THE TASK: An exact reproduction of the records is required, with all pictures omitted.

+++++

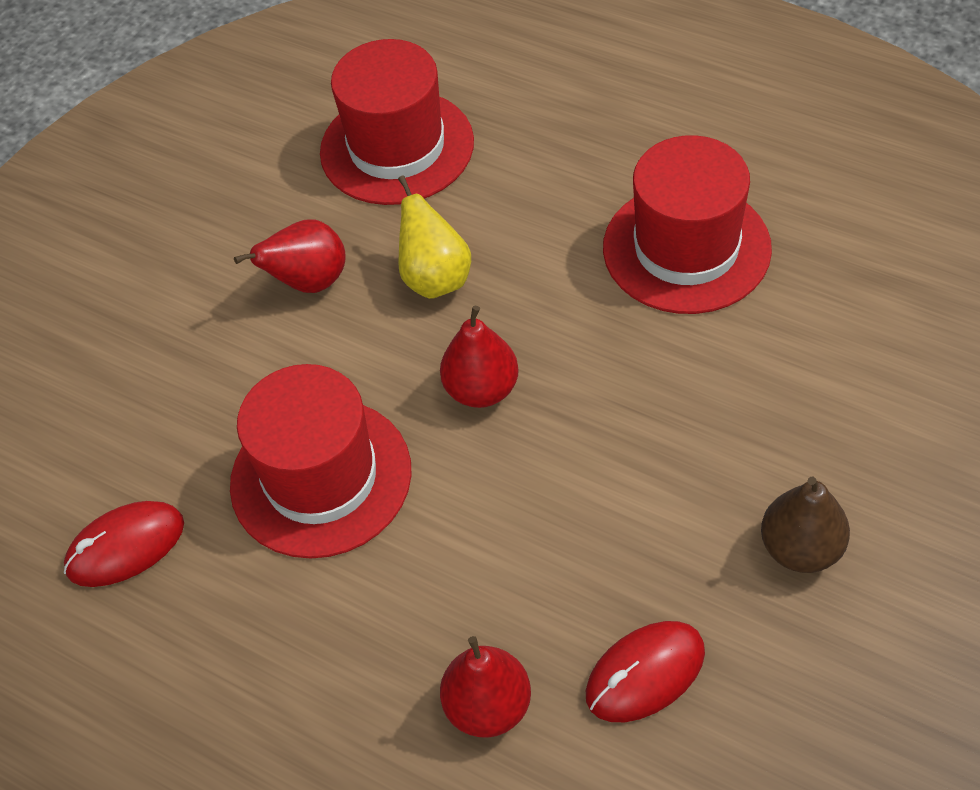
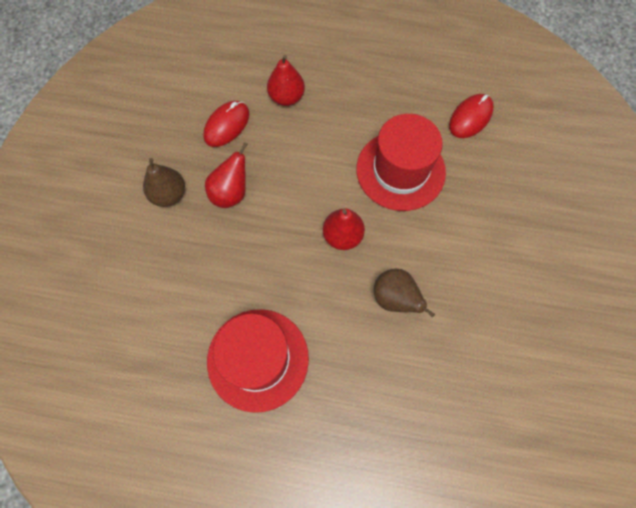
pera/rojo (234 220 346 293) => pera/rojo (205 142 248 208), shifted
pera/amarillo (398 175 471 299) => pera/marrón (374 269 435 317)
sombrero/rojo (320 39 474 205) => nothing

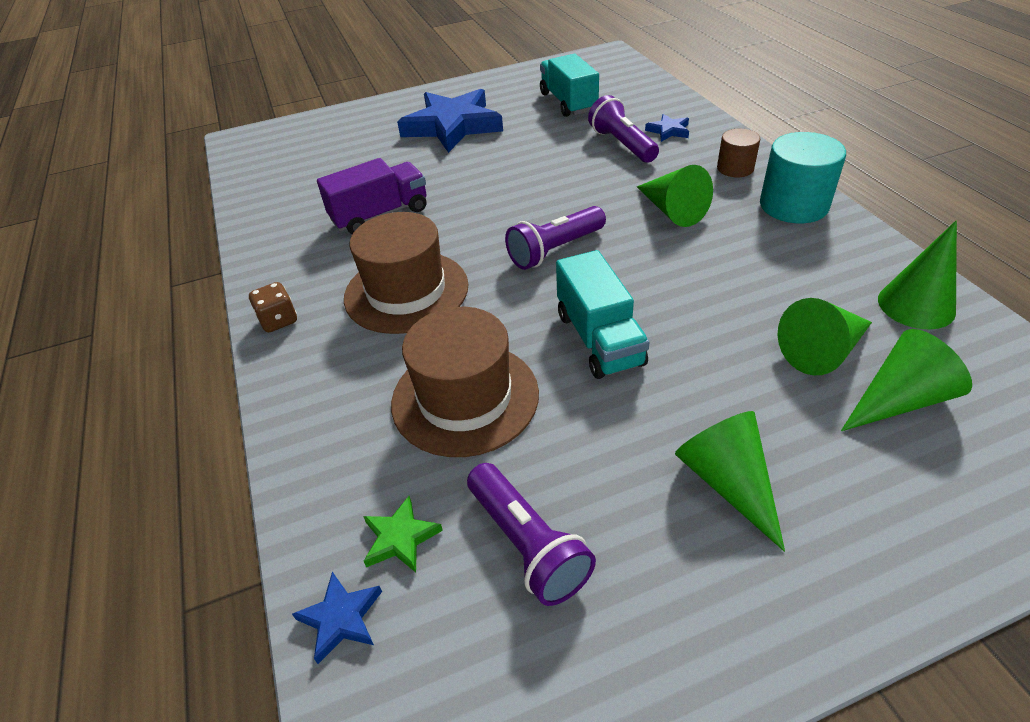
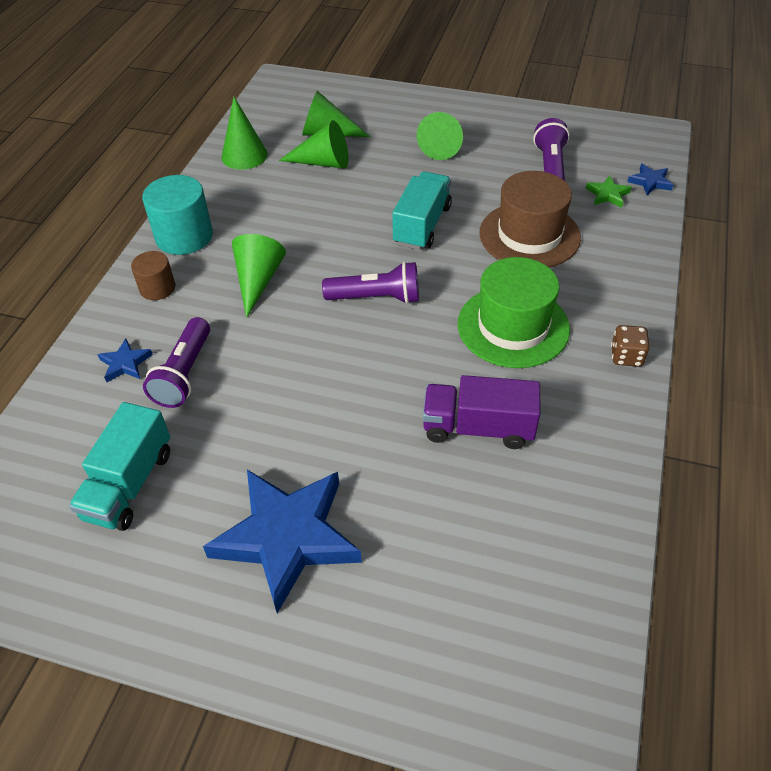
sombrero/marrón (344 212 469 334) => sombrero/verde (458 257 570 368)

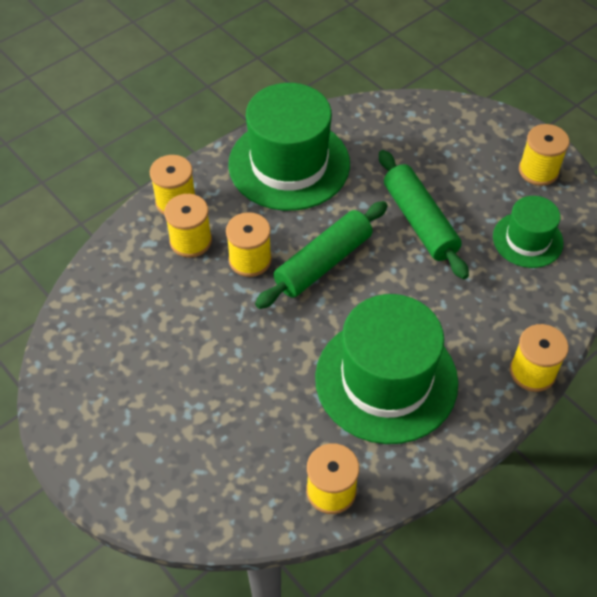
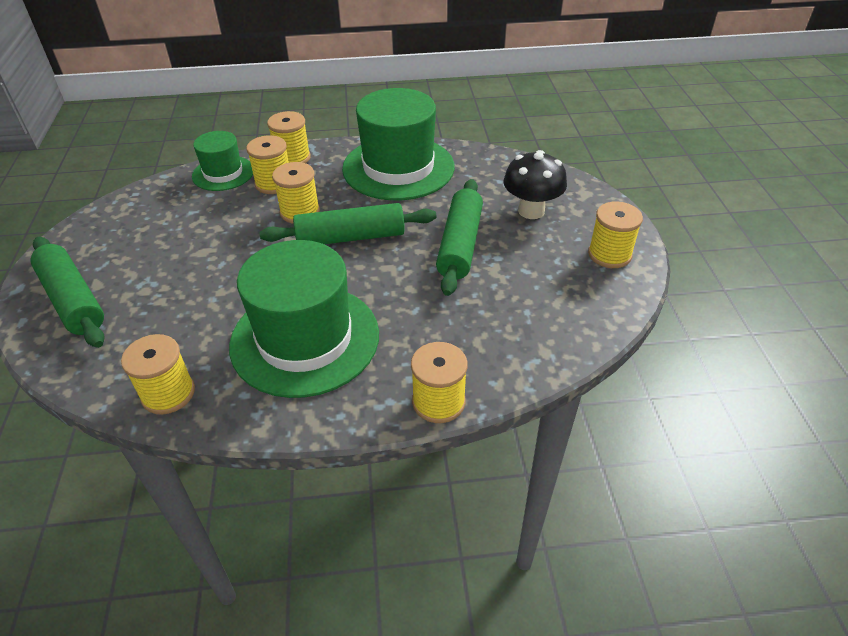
nothing => rodillo/verde (31 237 105 348)
sombrero/verde (493 196 563 268) => sombrero/verde (192 131 253 191), shifted
nothing => seta/negro (504 150 567 219)

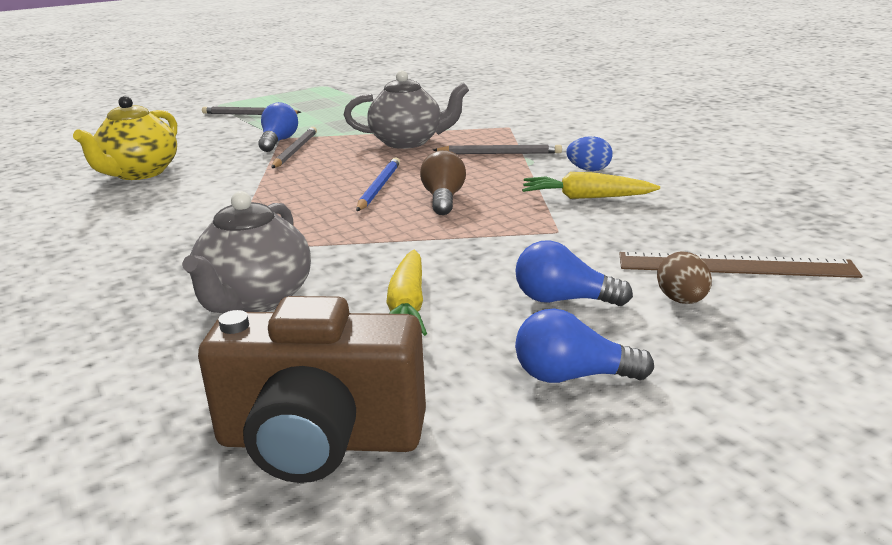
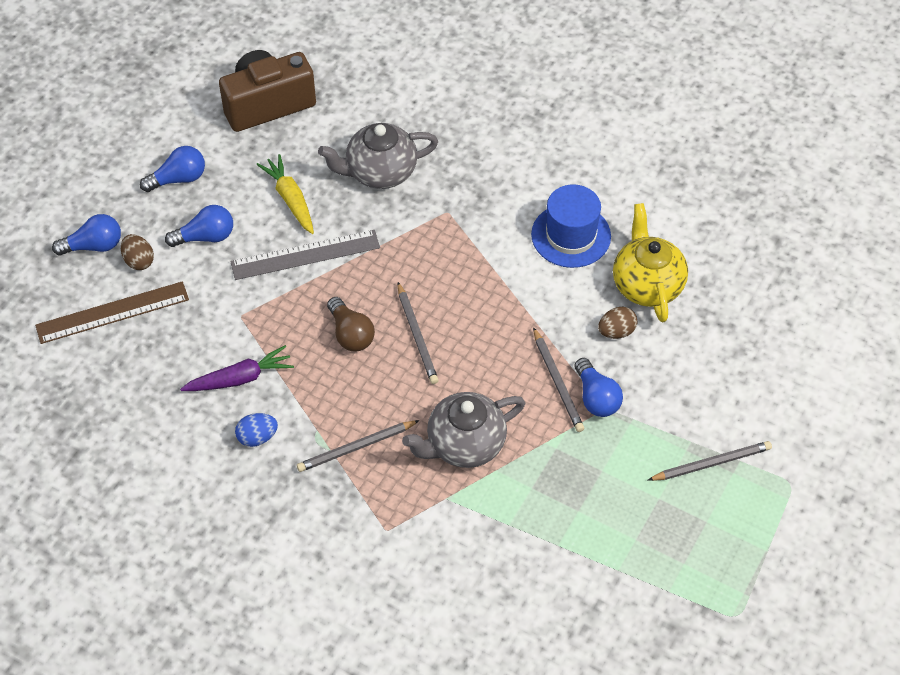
nothing => bombilla/azul (52 214 121 255)
zanahoria/amarillo (522 172 660 199) => zanahoria/morado (180 345 294 391)
nothing => regla/gris (230 230 380 280)
tetera/gris (182 191 311 313) => tetera/gris (318 123 438 189), 90 degrees counterclockwise
lápiz/azul (356 157 400 211) => lápiz/gris (398 282 439 384)
nothing => sombrero/azul (531 184 611 268)
nothing => huevo/marrón (598 307 637 339)

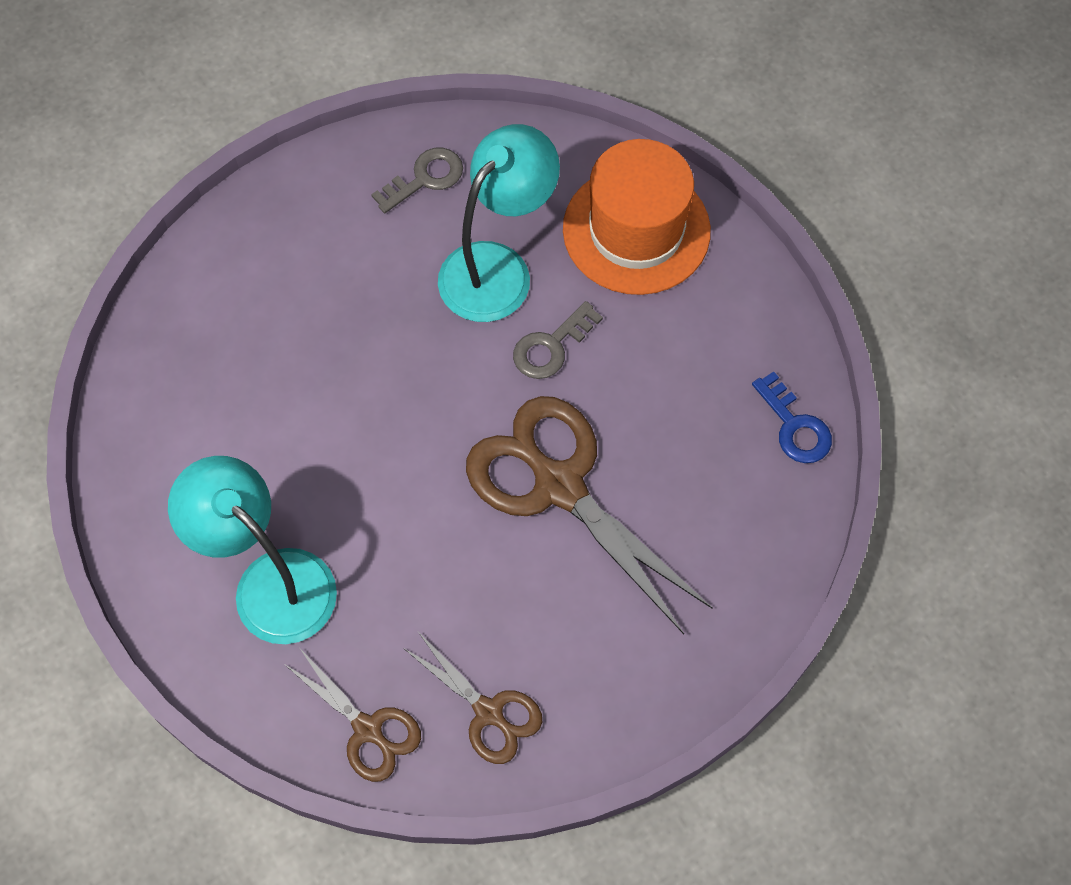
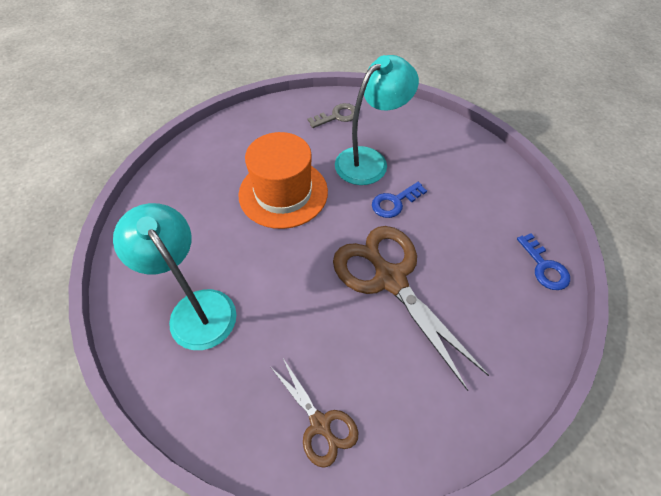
sombrero/naranja (563 139 711 295) => sombrero/naranja (238 132 328 229), shifted
llave/gris (513 301 603 379) => llave/azul (372 182 427 218)
tijeras/marrón (284 649 421 782) => nothing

+++++

TASK RESPONSE:
pera/rojo (234 220 346 293) => pera/rojo (205 142 248 208), shifted
pera/amarillo (398 175 471 299) => pera/marrón (374 269 435 317)
sombrero/rojo (320 39 474 205) => nothing

sombrero/marrón (344 212 469 334) => sombrero/verde (458 257 570 368)

nothing => rodillo/verde (31 237 105 348)
sombrero/verde (493 196 563 268) => sombrero/verde (192 131 253 191), shifted
nothing => seta/negro (504 150 567 219)

nothing => bombilla/azul (52 214 121 255)
zanahoria/amarillo (522 172 660 199) => zanahoria/morado (180 345 294 391)
nothing => regla/gris (230 230 380 280)
tetera/gris (182 191 311 313) => tetera/gris (318 123 438 189), 90 degrees counterclockwise
lápiz/azul (356 157 400 211) => lápiz/gris (398 282 439 384)
nothing => sombrero/azul (531 184 611 268)
nothing => huevo/marrón (598 307 637 339)

sombrero/naranja (563 139 711 295) => sombrero/naranja (238 132 328 229), shifted
llave/gris (513 301 603 379) => llave/azul (372 182 427 218)
tijeras/marrón (284 649 421 782) => nothing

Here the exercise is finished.